• [EXCERPTED DATA]
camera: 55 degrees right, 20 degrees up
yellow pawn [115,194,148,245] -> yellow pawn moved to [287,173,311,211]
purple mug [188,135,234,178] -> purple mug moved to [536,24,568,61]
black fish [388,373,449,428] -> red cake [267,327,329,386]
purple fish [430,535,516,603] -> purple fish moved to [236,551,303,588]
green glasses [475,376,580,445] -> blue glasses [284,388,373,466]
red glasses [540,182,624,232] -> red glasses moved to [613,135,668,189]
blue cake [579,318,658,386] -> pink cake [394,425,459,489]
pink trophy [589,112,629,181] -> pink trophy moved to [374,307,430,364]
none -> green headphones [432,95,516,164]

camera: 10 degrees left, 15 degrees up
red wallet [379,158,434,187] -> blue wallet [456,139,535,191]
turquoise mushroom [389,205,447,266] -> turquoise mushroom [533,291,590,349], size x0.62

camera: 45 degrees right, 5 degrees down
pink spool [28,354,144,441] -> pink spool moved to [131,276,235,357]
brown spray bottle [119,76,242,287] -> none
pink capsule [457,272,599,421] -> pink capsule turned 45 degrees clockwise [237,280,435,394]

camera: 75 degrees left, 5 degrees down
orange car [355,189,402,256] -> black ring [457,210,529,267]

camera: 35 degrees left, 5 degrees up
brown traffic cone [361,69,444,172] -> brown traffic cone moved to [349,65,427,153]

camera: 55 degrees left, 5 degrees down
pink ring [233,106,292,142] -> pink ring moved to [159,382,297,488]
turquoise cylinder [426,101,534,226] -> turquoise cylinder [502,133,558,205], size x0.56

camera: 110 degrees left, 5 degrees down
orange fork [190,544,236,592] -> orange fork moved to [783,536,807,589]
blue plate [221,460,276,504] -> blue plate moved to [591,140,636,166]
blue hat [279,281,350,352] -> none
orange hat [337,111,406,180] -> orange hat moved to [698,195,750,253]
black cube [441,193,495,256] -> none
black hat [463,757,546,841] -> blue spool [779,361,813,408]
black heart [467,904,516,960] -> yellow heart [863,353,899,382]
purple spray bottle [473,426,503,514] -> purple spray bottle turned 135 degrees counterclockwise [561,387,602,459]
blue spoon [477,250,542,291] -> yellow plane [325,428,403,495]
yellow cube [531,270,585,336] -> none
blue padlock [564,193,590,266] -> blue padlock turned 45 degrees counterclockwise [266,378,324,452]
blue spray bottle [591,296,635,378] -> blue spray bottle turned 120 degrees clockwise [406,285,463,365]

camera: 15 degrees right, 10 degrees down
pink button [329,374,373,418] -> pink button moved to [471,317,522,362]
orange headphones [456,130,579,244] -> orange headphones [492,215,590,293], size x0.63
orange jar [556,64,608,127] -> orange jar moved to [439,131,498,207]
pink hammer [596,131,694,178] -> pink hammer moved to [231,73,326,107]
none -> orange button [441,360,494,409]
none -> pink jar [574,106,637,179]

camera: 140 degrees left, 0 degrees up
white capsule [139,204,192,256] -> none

• [EXERCISE INSTRUCTIONS] Find each line holding the string "pink" in the listing above, then copy it.

• [EXERCISE RESULT]
blue cake [579,318,658,386] -> pink cake [394,425,459,489]
pink trophy [589,112,629,181] -> pink trophy moved to [374,307,430,364]
pink spool [28,354,144,441] -> pink spool moved to [131,276,235,357]
pink capsule [457,272,599,421] -> pink capsule turned 45 degrees clockwise [237,280,435,394]
pink ring [233,106,292,142] -> pink ring moved to [159,382,297,488]
pink button [329,374,373,418] -> pink button moved to [471,317,522,362]
pink hammer [596,131,694,178] -> pink hammer moved to [231,73,326,107]
none -> pink jar [574,106,637,179]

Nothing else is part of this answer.